Directions -
A verbatim copy is needed of the lines below from the one containing "RGB pin G: SDA -> SCL" up to and including the one containing "TOF pin SCL: D11 -> D13", excluding pictures.

Extracted entries -
▼▼▼
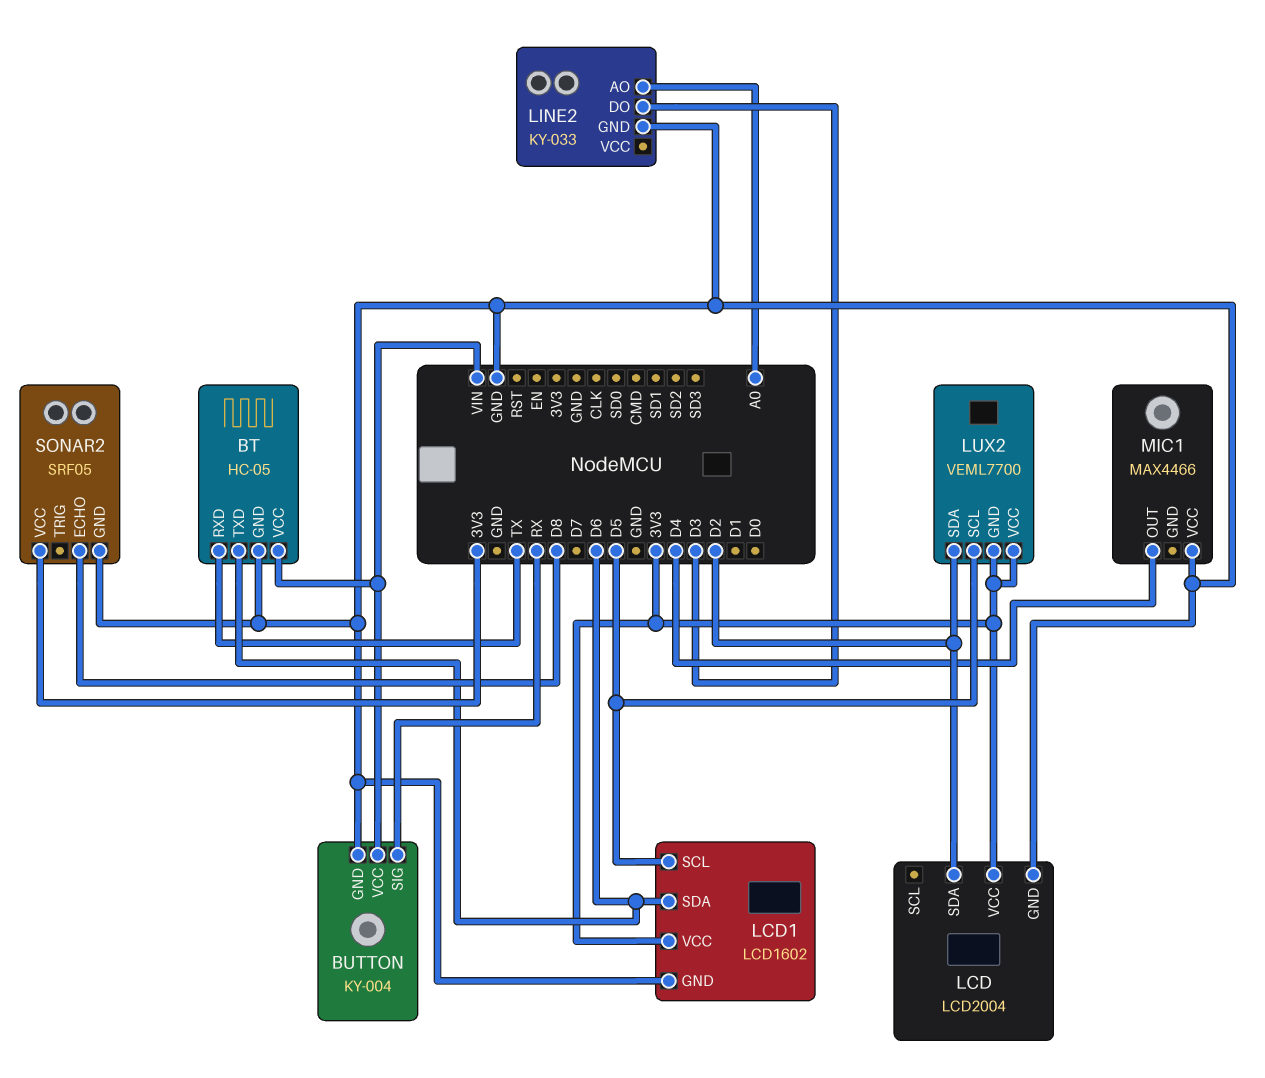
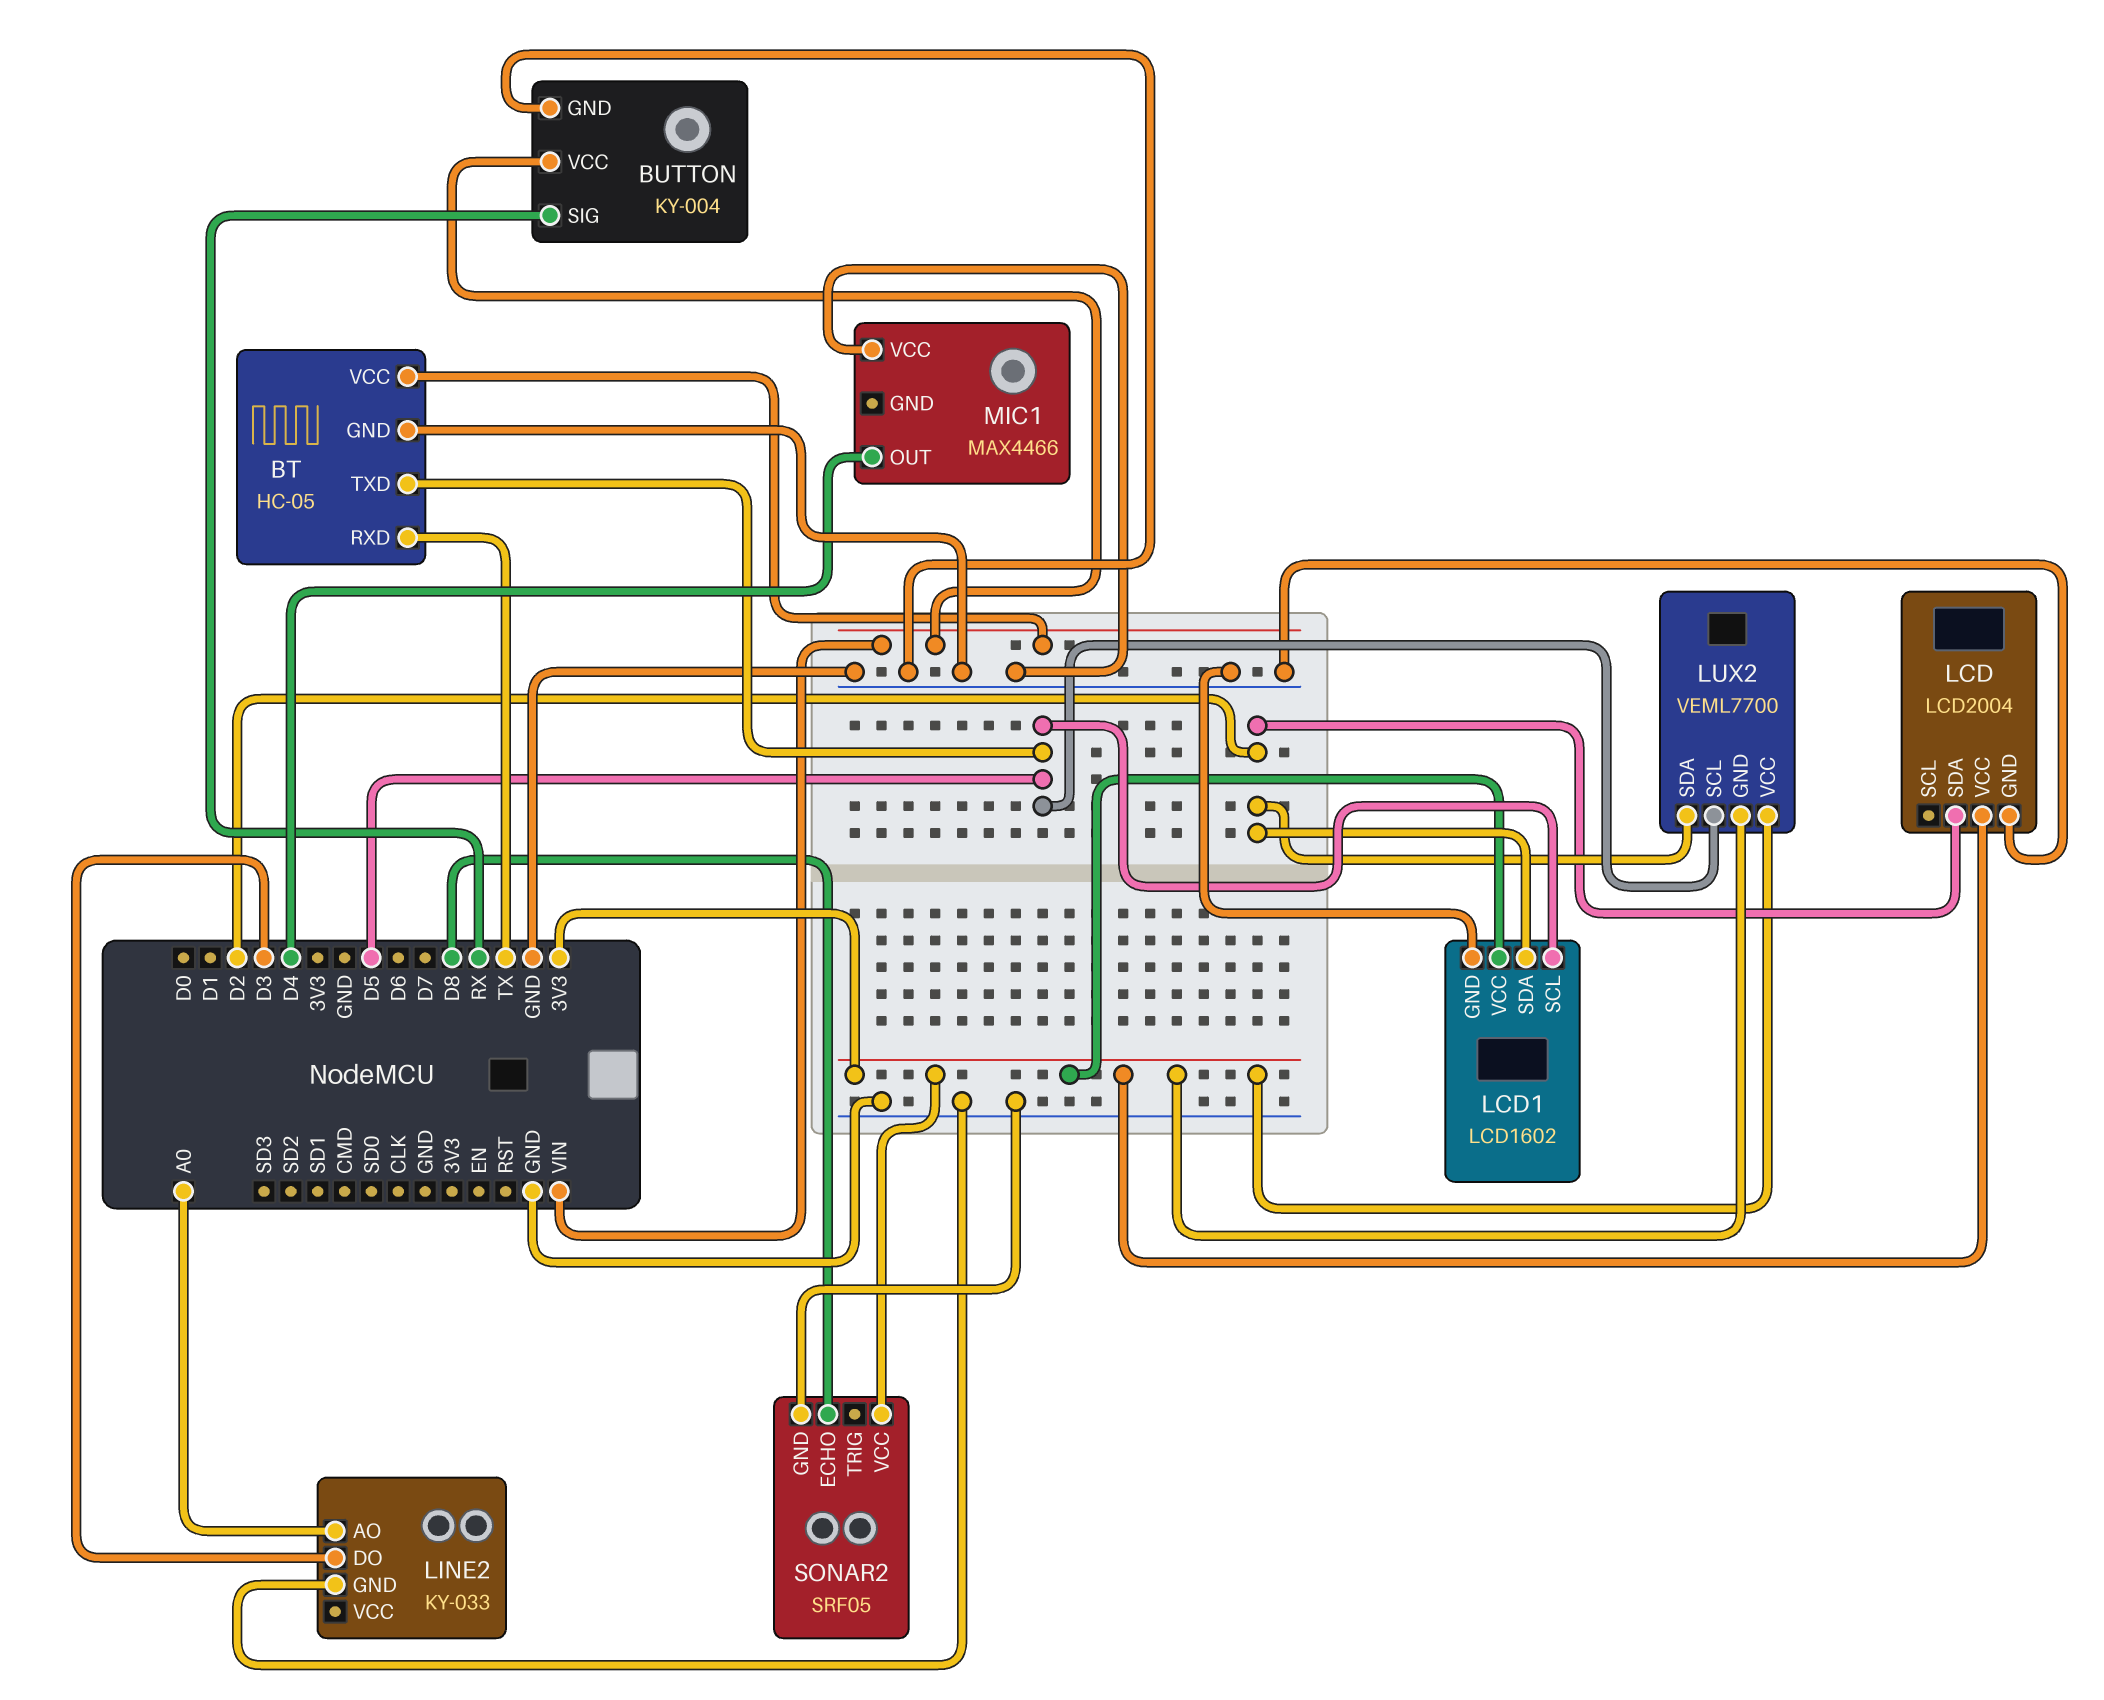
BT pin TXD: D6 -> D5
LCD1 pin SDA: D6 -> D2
▲▲▲
▼▼▼
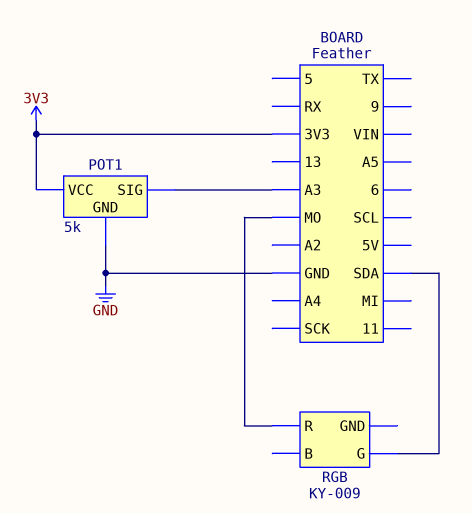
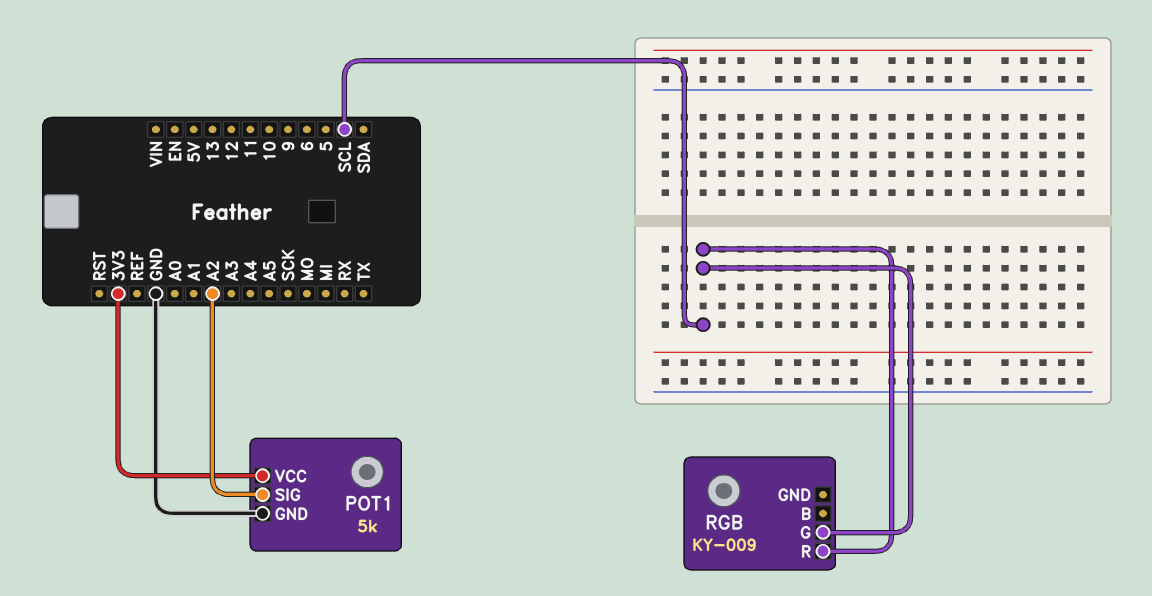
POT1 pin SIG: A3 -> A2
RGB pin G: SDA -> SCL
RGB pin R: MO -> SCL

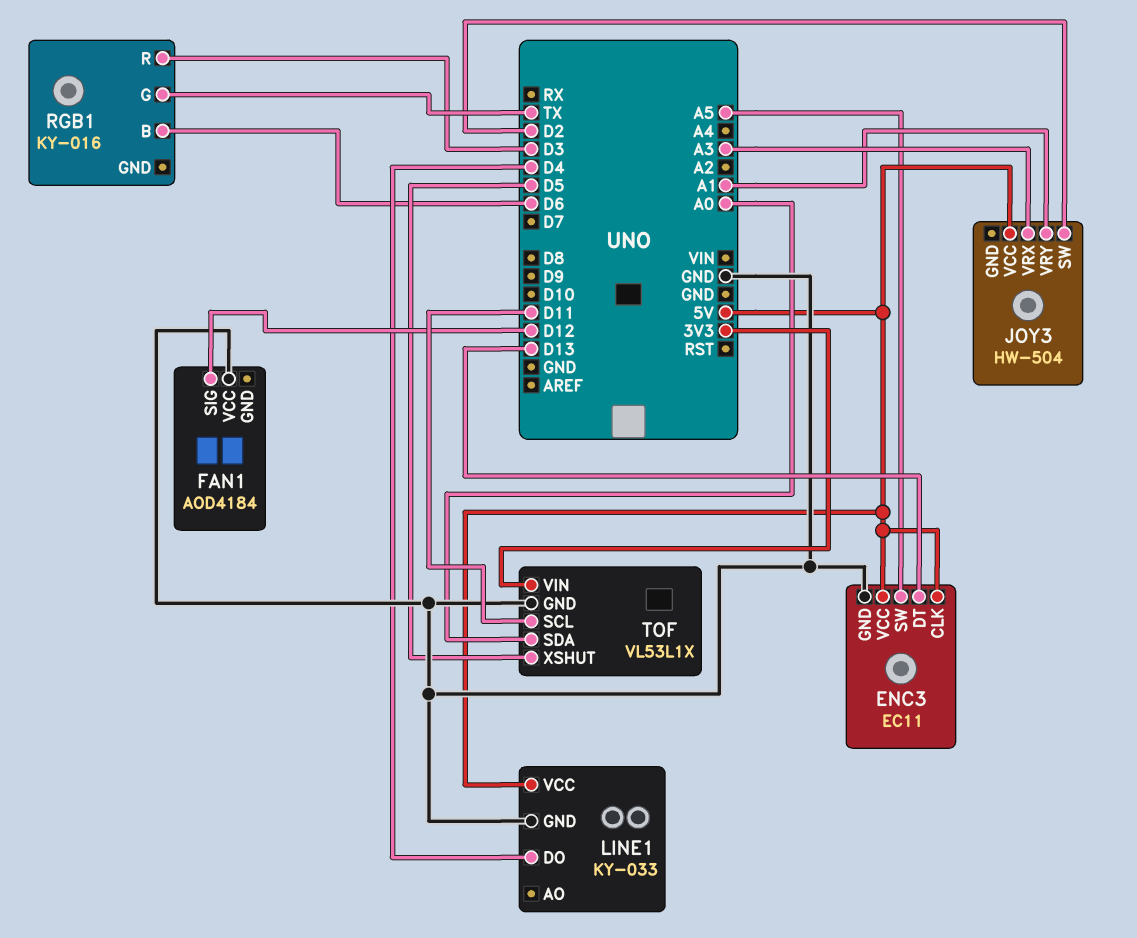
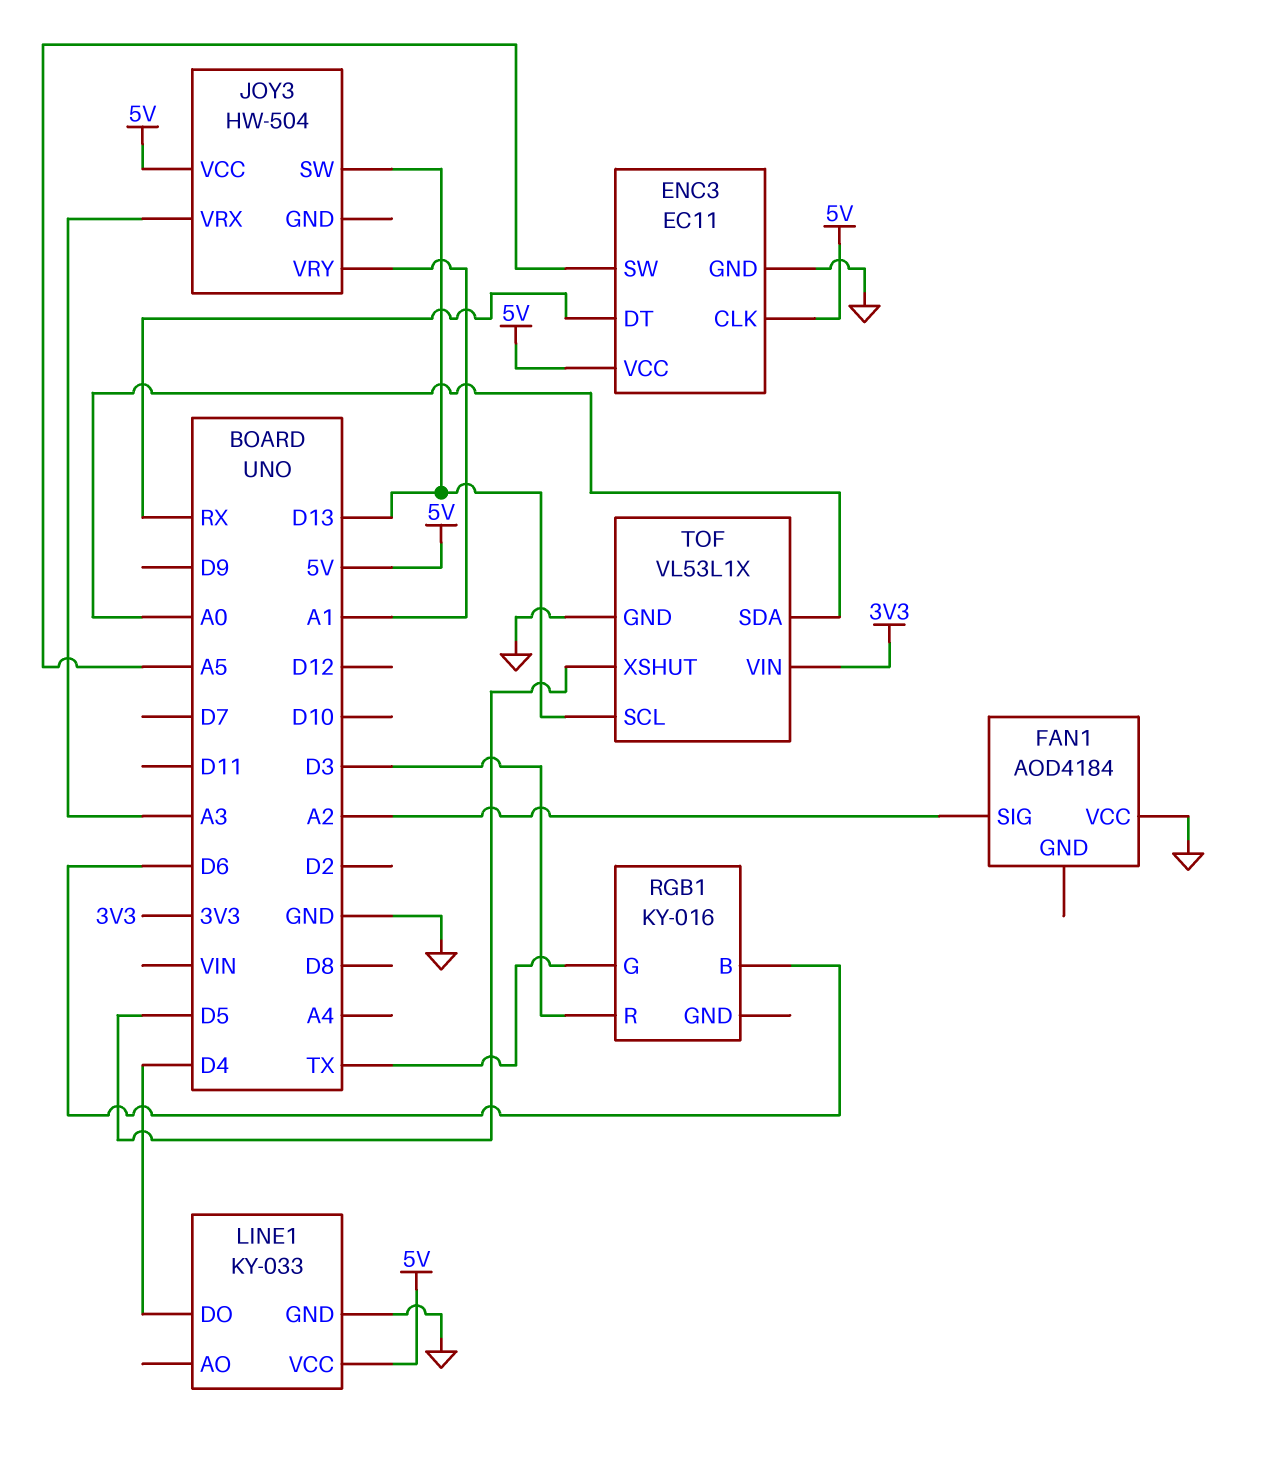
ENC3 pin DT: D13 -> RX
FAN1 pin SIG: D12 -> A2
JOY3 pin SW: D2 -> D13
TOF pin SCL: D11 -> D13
▲▲▲
▼▼▼
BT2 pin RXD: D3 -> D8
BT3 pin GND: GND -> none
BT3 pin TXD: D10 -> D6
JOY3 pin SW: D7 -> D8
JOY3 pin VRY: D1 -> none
▲▲▲
Exercise response -
RGB pin G: SDA -> SCL
RGB pin R: MO -> SCL

ENC3 pin DT: D13 -> RX
FAN1 pin SIG: D12 -> A2
JOY3 pin SW: D2 -> D13
TOF pin SCL: D11 -> D13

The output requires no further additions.